■ **Directions**
Will you transcribe the entries that follow, exactly and in full?
[[ Data provided, beginning ]]
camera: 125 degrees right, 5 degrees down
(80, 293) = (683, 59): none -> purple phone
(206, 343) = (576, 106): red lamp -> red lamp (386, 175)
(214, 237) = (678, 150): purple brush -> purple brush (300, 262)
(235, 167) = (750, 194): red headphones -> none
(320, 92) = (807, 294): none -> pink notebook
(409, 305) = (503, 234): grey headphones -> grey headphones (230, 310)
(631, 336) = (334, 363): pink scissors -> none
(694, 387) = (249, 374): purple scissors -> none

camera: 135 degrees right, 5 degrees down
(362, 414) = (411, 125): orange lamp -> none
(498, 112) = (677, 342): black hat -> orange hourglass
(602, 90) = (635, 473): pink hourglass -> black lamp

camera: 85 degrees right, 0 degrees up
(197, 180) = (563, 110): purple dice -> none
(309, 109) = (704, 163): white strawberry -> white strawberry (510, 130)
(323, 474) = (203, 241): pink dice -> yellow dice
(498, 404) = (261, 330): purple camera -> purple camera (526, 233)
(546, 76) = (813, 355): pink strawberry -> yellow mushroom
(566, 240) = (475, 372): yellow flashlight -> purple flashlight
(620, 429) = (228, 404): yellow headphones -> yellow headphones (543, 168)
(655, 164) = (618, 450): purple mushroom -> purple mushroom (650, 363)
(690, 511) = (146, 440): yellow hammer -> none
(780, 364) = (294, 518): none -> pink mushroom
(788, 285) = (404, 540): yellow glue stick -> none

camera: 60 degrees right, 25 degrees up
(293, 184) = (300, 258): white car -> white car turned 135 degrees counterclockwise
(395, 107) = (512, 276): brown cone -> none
[[ Data provided, end ]]
■ **Response**
camera: 125 degrees right, 5 degrees down
(80, 293) = (683, 59): none -> purple phone
(206, 343) = (576, 106): red lamp -> red lamp (386, 175)
(214, 237) = (678, 150): purple brush -> purple brush (300, 262)
(235, 167) = (750, 194): red headphones -> none
(320, 92) = (807, 294): none -> pink notebook
(409, 305) = (503, 234): grey headphones -> grey headphones (230, 310)
(631, 336) = (334, 363): pink scissors -> none
(694, 387) = (249, 374): purple scissors -> none

camera: 135 degrees right, 5 degrees down
(362, 414) = (411, 125): orange lamp -> none
(498, 112) = (677, 342): black hat -> orange hourglass
(602, 90) = (635, 473): pink hourglass -> black lamp

camera: 85 degrees right, 0 degrees up
(197, 180) = (563, 110): purple dice -> none
(309, 109) = (704, 163): white strawberry -> white strawberry (510, 130)
(323, 474) = (203, 241): pink dice -> yellow dice
(498, 404) = (261, 330): purple camera -> purple camera (526, 233)
(546, 76) = (813, 355): pink strawberry -> yellow mushroom
(566, 240) = (475, 372): yellow flashlight -> purple flashlight
(620, 429) = (228, 404): yellow headphones -> yellow headphones (543, 168)
(655, 164) = (618, 450): purple mushroom -> purple mushroom (650, 363)
(690, 511) = (146, 440): yellow hammer -> none
(780, 364) = (294, 518): none -> pink mushroom
(788, 285) = (404, 540): yellow glue stick -> none

camera: 60 degrees right, 25 degrees up
(293, 184) = (300, 258): white car -> white car turned 135 degrees counterclockwise
(395, 107) = (512, 276): brown cone -> none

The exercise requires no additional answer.